* **Exercise aim**
For the records below, output each line exactly as it appears, from the first through the line with "D202: diode US1M".

* **Stored data entries**
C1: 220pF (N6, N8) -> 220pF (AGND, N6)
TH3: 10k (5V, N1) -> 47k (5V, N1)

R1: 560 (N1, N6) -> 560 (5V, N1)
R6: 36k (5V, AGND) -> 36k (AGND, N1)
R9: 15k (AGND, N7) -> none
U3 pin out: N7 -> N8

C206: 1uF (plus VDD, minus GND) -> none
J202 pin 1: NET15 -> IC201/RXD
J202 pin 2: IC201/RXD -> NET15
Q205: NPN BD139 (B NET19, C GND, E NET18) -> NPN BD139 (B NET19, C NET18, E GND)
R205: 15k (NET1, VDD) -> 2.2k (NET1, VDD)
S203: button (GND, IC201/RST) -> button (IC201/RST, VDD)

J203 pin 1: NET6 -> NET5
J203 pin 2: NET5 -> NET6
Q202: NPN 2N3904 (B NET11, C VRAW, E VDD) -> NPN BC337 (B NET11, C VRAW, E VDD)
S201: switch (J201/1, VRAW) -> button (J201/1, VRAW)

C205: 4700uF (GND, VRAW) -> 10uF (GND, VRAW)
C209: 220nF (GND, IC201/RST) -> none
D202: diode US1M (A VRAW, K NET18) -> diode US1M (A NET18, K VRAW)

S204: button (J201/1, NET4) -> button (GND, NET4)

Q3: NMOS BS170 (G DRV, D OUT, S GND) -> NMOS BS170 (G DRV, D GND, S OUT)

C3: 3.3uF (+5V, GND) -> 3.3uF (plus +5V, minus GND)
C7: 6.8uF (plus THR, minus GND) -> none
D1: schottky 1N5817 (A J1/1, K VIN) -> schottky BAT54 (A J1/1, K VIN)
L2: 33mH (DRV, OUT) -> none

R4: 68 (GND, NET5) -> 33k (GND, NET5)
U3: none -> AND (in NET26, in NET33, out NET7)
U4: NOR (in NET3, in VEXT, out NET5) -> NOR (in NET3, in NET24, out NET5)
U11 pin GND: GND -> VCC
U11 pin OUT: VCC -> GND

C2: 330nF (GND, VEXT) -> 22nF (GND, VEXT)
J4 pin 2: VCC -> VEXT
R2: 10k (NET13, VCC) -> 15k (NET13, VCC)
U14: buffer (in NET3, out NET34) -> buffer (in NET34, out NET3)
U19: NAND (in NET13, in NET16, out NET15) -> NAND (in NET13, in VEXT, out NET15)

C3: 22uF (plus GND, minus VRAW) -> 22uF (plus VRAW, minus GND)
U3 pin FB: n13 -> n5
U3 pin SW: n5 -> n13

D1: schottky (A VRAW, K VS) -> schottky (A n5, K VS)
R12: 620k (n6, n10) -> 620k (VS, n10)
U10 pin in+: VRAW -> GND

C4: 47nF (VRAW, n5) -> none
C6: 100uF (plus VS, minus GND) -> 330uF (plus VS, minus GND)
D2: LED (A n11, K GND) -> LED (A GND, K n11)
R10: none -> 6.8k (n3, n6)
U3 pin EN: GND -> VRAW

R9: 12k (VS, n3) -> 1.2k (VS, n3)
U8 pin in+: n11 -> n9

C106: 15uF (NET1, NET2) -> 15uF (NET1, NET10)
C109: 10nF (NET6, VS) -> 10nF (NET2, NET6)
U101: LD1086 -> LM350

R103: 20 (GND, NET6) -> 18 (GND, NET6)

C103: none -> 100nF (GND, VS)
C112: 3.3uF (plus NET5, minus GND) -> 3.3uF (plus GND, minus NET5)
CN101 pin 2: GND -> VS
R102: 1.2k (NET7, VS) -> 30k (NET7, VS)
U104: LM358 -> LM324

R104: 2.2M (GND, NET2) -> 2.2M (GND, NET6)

* **Task output**
C1: 220pF (N6, N8) -> 220pF (AGND, N6)
TH3: 10k (5V, N1) -> 47k (5V, N1)

R1: 560 (N1, N6) -> 560 (5V, N1)
R6: 36k (5V, AGND) -> 36k (AGND, N1)
R9: 15k (AGND, N7) -> none
U3 pin out: N7 -> N8

C206: 1uF (plus VDD, minus GND) -> none
J202 pin 1: NET15 -> IC201/RXD
J202 pin 2: IC201/RXD -> NET15
Q205: NPN BD139 (B NET19, C GND, E NET18) -> NPN BD139 (B NET19, C NET18, E GND)
R205: 15k (NET1, VDD) -> 2.2k (NET1, VDD)
S203: button (GND, IC201/RST) -> button (IC201/RST, VDD)

J203 pin 1: NET6 -> NET5
J203 pin 2: NET5 -> NET6
Q202: NPN 2N3904 (B NET11, C VRAW, E VDD) -> NPN BC337 (B NET11, C VRAW, E VDD)
S201: switch (J201/1, VRAW) -> button (J201/1, VRAW)

C205: 4700uF (GND, VRAW) -> 10uF (GND, VRAW)
C209: 220nF (GND, IC201/RST) -> none
D202: diode US1M (A VRAW, K NET18) -> diode US1M (A NET18, K VRAW)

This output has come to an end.